● Description of the task:
Tally the lines below that hold the string "features", and report the tally by itself.

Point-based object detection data
======

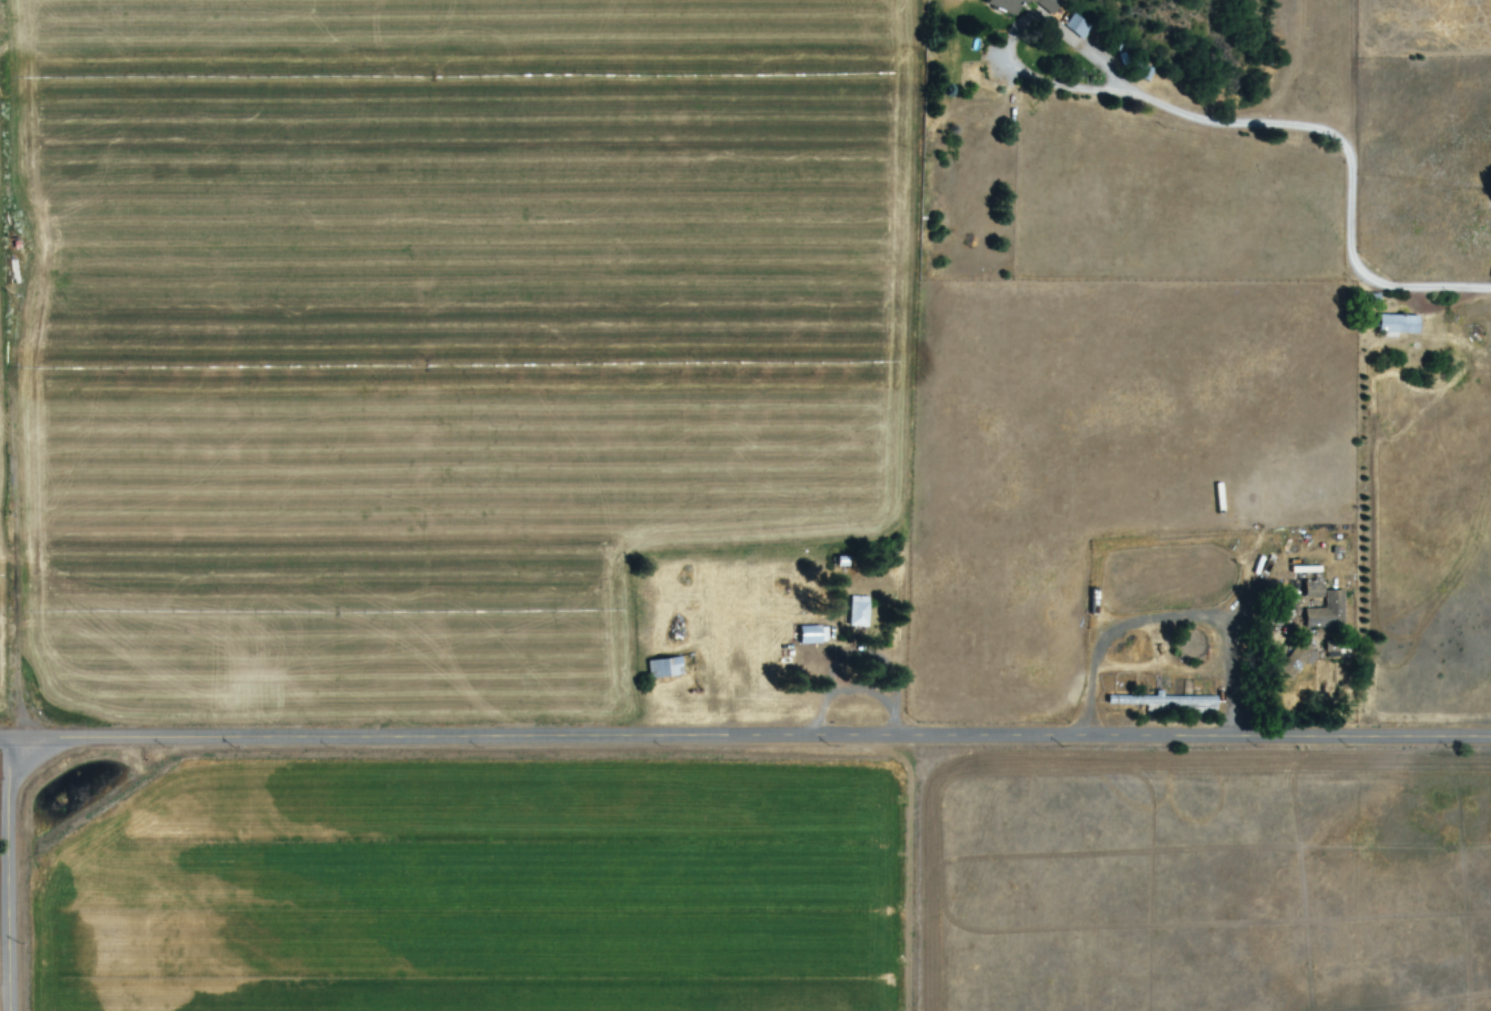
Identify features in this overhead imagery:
building: (1000, 5)
building: (1047, 5)
building: (1078, 27)
building: (1148, 74)
building: (1394, 325)
building: (1310, 590)
building: (857, 612)
building: (1325, 612)
building: (809, 636)
building: (1295, 660)
building: (662, 668)
building: (1168, 703)
road: (752, 743)
road: (7, 746)
road: (12, 878)

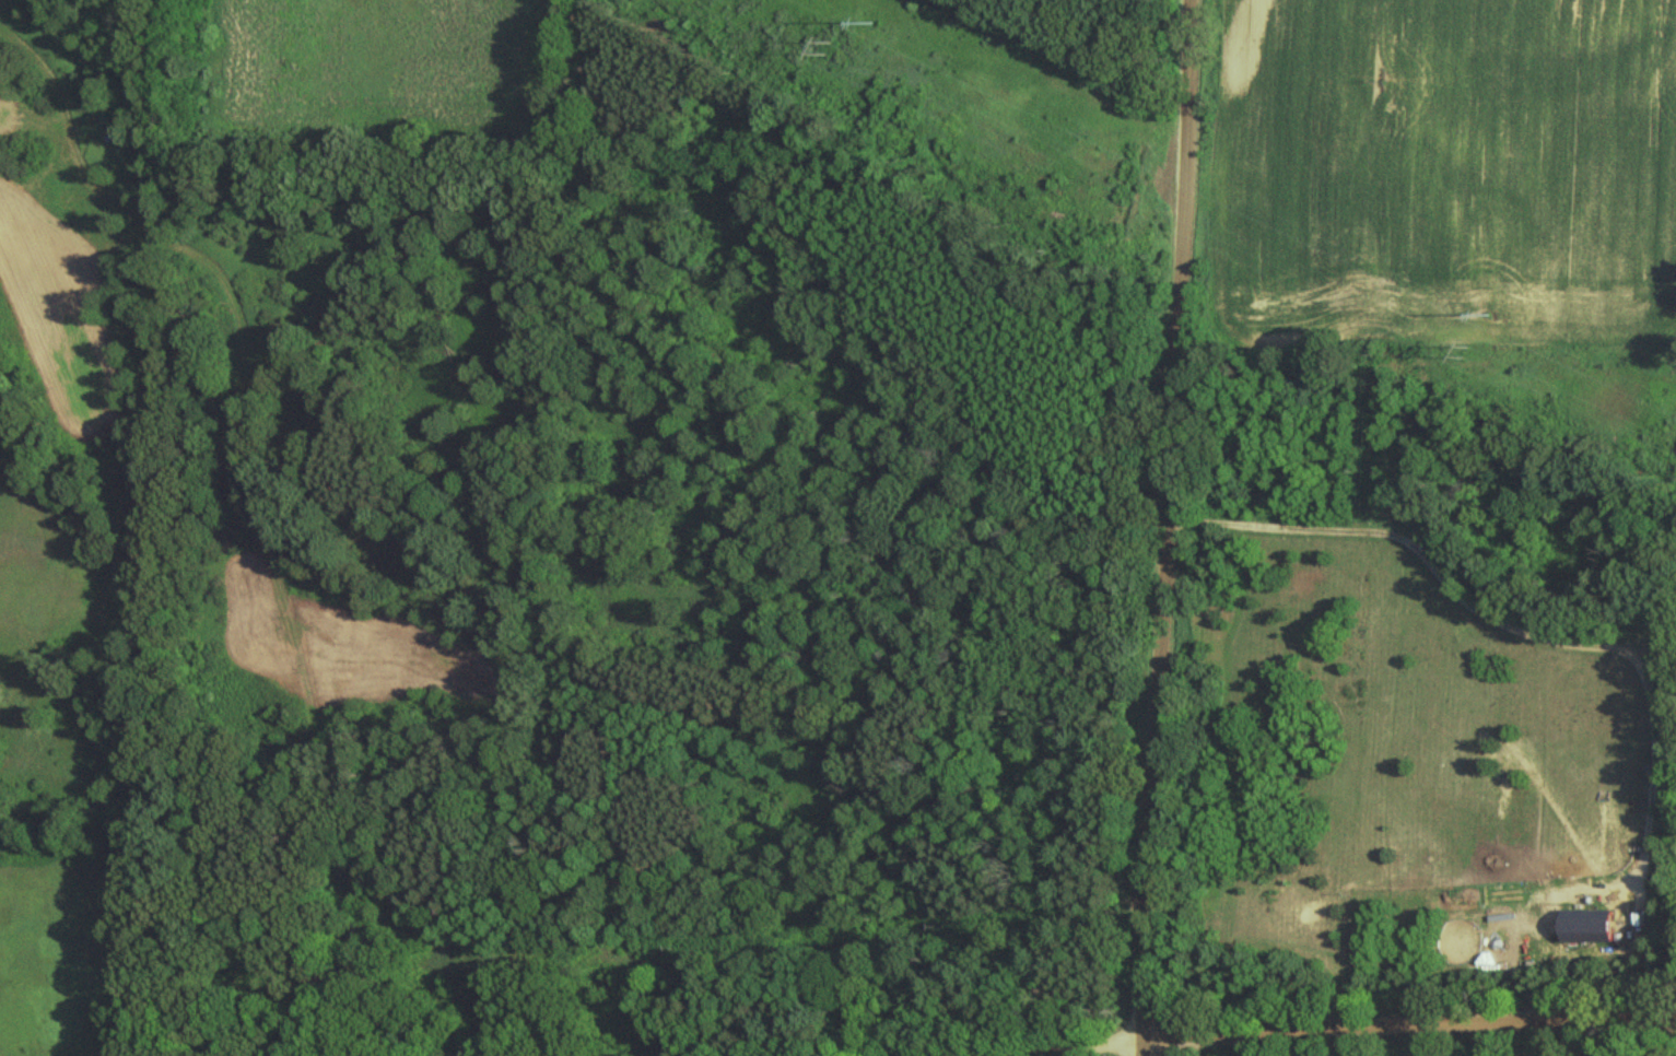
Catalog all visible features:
power tower: (872, 15)
power tower: (836, 51)
power tower: (1492, 317)
power tower: (1470, 355)
road: (1162, 528)
road: (1406, 1019)
road: (1066, 1046)

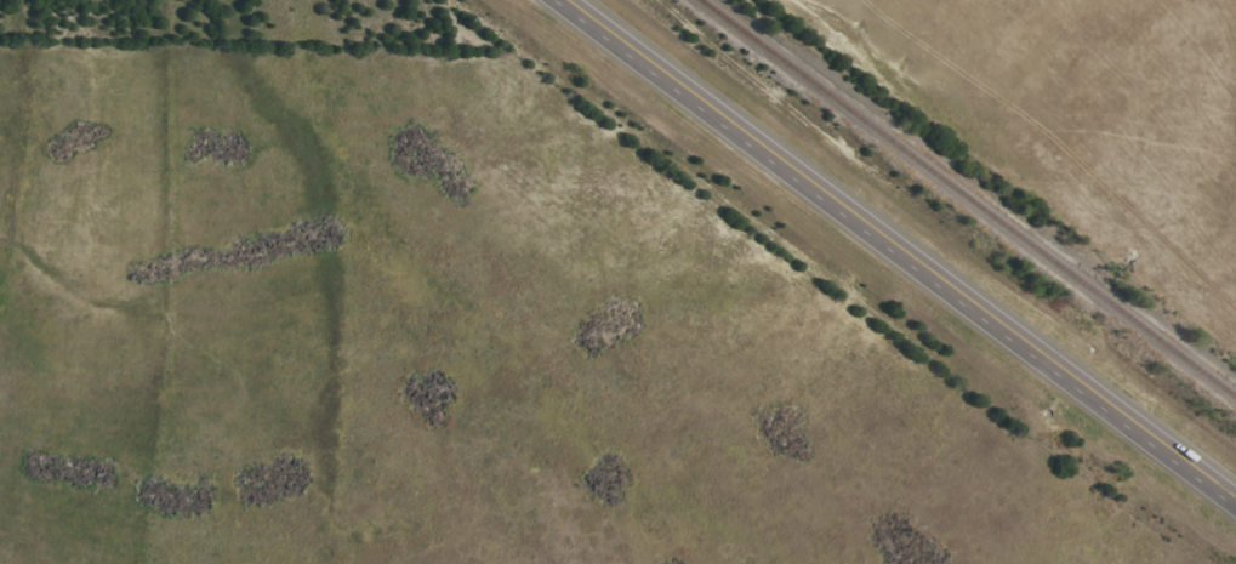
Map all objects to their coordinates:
railway: (970, 199)
road: (896, 250)

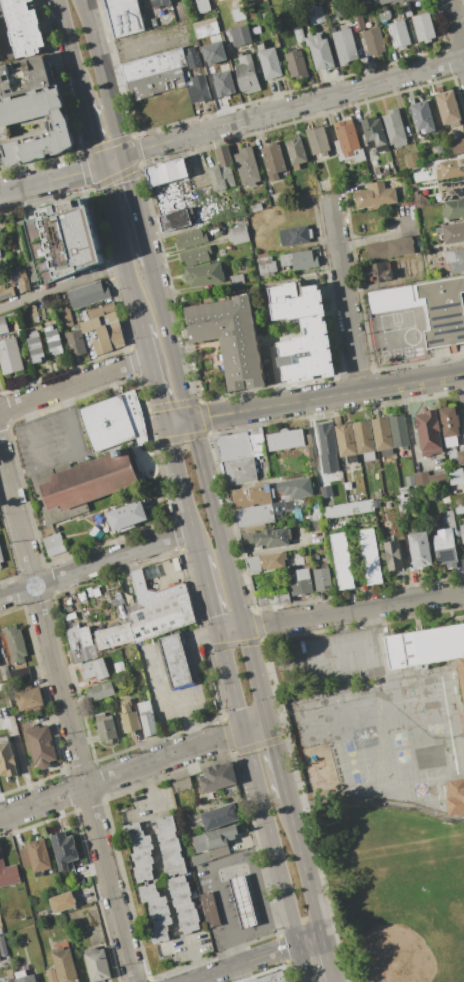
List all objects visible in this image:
building: (151, 0)
building: (218, 0)
building: (245, 0)
building: (381, 1)
building: (397, 1)
building: (203, 5)
building: (407, 8)
building: (237, 14)
building: (316, 15)
building: (381, 15)
building: (124, 17)
building: (423, 26)
building: (24, 28)
building: (205, 28)
road: (455, 29)
building: (398, 33)
building: (299, 34)
building: (241, 36)
road: (4, 40)
building: (373, 40)
building: (344, 46)
road: (71, 51)
building: (320, 51)
building: (270, 63)
building: (296, 65)
building: (153, 66)
building: (246, 74)
building: (23, 77)
road: (102, 77)
building: (156, 85)
building: (448, 106)
road: (292, 107)
building: (421, 115)
building: (33, 127)
building: (393, 128)
road: (93, 134)
building: (374, 134)
building: (347, 137)
building: (317, 141)
building: (457, 147)
building: (296, 151)
traffic signals: (122, 156)
building: (411, 160)
building: (273, 161)
traffic signals: (101, 165)
building: (247, 166)
building: (452, 168)
building: (222, 169)
building: (166, 172)
road: (61, 177)
building: (451, 190)
building: (374, 195)
road: (135, 209)
building: (453, 209)
building: (175, 222)
building: (449, 233)
building: (239, 234)
building: (294, 235)
road: (372, 237)
building: (191, 240)
building: (58, 242)
road: (120, 245)
building: (390, 248)
building: (0, 253)
building: (196, 256)
building: (299, 259)
building: (455, 261)
building: (266, 267)
building: (391, 269)
building: (206, 275)
building: (236, 279)
building: (20, 280)
road: (62, 287)
building: (6, 292)
building: (88, 296)
road: (345, 296)
building: (393, 296)
building: (108, 308)
building: (443, 311)
building: (66, 317)
building: (3, 325)
building: (104, 328)
building: (302, 332)
building: (230, 338)
building: (53, 340)
road: (169, 341)
building: (74, 342)
road: (146, 342)
building: (36, 347)
building: (10, 356)
road: (275, 375)
road: (74, 383)
road: (372, 389)
road: (158, 391)
road: (460, 398)
road: (234, 411)
traffic signals: (189, 420)
building: (450, 421)
road: (177, 422)
building: (114, 423)
traffic signals: (166, 424)
building: (399, 430)
building: (428, 432)
building: (381, 433)
road: (410, 434)
building: (326, 435)
building: (363, 437)
building: (285, 439)
building: (308, 440)
building: (345, 440)
building: (241, 446)
building: (308, 457)
building: (460, 457)
road: (62, 459)
building: (239, 471)
building: (456, 475)
road: (179, 476)
building: (430, 480)
building: (410, 483)
building: (81, 485)
building: (295, 488)
building: (250, 496)
building: (286, 507)
building: (347, 508)
building: (126, 515)
building: (254, 515)
road: (215, 524)
building: (49, 531)
building: (80, 532)
building: (462, 532)
building: (267, 536)
road: (197, 542)
building: (53, 544)
building: (444, 546)
building: (420, 549)
building: (393, 554)
building: (1, 556)
building: (370, 556)
building: (273, 560)
building: (341, 560)
road: (96, 563)
building: (254, 563)
building: (0, 566)
building: (322, 579)
building: (301, 581)
building: (179, 586)
road: (210, 593)
building: (272, 598)
road: (353, 610)
road: (370, 617)
building: (161, 618)
traffic signals: (242, 628)
road: (230, 629)
traffic signals: (219, 631)
building: (114, 635)
building: (86, 636)
road: (185, 638)
road: (190, 639)
road: (171, 642)
building: (15, 644)
building: (76, 645)
road: (152, 647)
building: (427, 647)
road: (188, 648)
road: (173, 652)
road: (190, 656)
road: (154, 657)
parking lot: (329, 659)
road: (347, 659)
building: (175, 660)
road: (175, 660)
road: (156, 665)
road: (178, 668)
building: (93, 669)
road: (159, 673)
building: (23, 674)
road: (254, 675)
road: (231, 680)
building: (100, 691)
building: (29, 699)
building: (306, 700)
road: (166, 701)
road: (68, 714)
building: (310, 715)
building: (129, 717)
building: (147, 718)
park: (342, 719)
traffic signals: (267, 723)
road: (255, 726)
building: (105, 727)
traffic signals: (244, 730)
building: (314, 732)
road: (220, 737)
park: (400, 738)
building: (41, 746)
park: (403, 755)
building: (7, 757)
road: (19, 757)
road: (276, 758)
park: (352, 762)
building: (219, 777)
road: (99, 783)
building: (182, 785)
park: (421, 789)
road: (148, 791)
building: (454, 794)
road: (377, 801)
building: (220, 816)
building: (216, 836)
building: (170, 846)
building: (64, 850)
building: (217, 851)
building: (141, 852)
road: (276, 855)
building: (35, 856)
building: (197, 859)
road: (303, 865)
building: (8, 874)
road: (213, 876)
park: (394, 887)
park: (397, 889)
building: (243, 901)
building: (62, 902)
building: (183, 904)
road: (261, 909)
building: (211, 910)
building: (157, 912)
road: (248, 926)
building: (2, 946)
road: (257, 958)
road: (326, 959)
road: (193, 960)
building: (96, 964)
building: (64, 965)
building: (50, 975)
building: (27, 978)
building: (271, 978)
building: (10, 979)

======

● Your response:
2